MATERIAL FOR THIS EXERCISE:
┌──

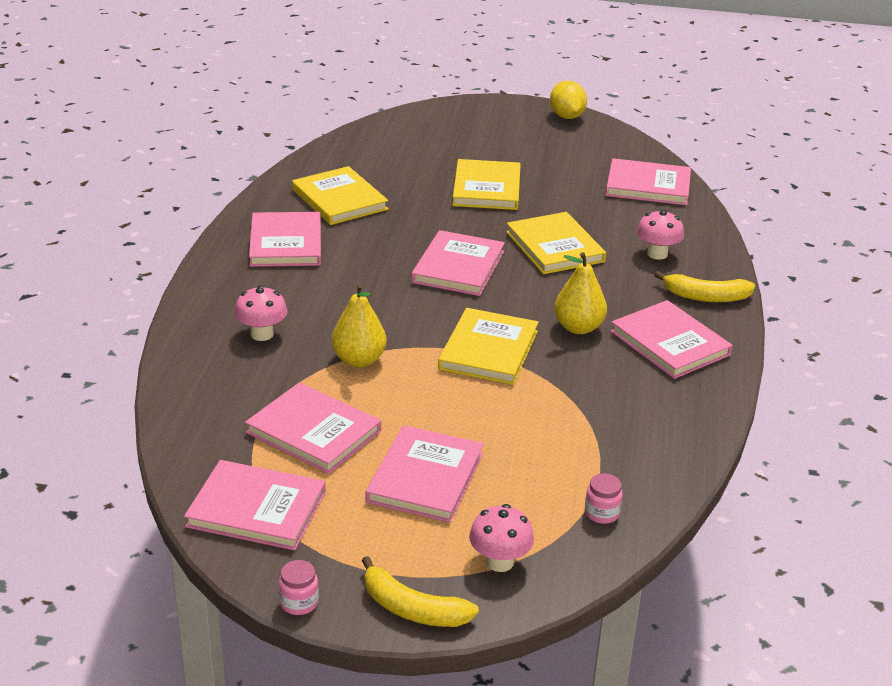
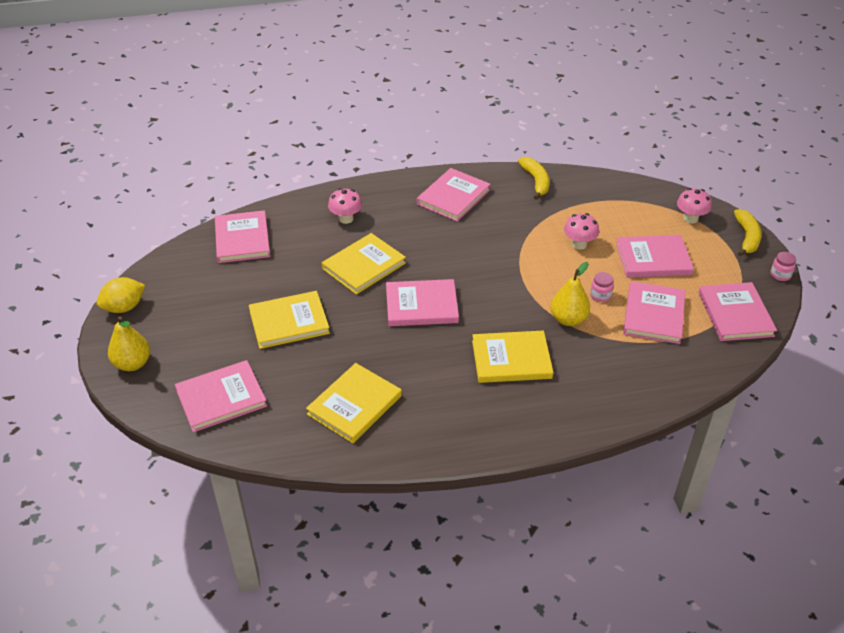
camera: 110 degrees left, 10 degrees up
(262, 334) = (576, 377): pink mushroom -> pink mushroom (579, 244)
(286, 243) = (446, 412): pink book -> pink book (221, 398)
(488, 350) = (514, 266): yellow book -> yellow book (511, 359)
(578, 327) = (461, 235): yellow pear -> yellow pear (132, 364)
(602, 513) = (626, 194): pink jar -> pink jar (600, 295)
(706, 297) = (390, 191): yellow banana -> yellow banana (536, 181)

└──

PROBLEM TO WORK ON: With pictures removed, write out exactly each line of the entries from the first through the line that holds "(578, 327) = (461, 235): yellow".

TASK OUTPUT:
camera: 110 degrees left, 10 degrees up
(262, 334) = (576, 377): pink mushroom -> pink mushroom (579, 244)
(286, 243) = (446, 412): pink book -> pink book (221, 398)
(488, 350) = (514, 266): yellow book -> yellow book (511, 359)
(578, 327) = (461, 235): yellow pear -> yellow pear (132, 364)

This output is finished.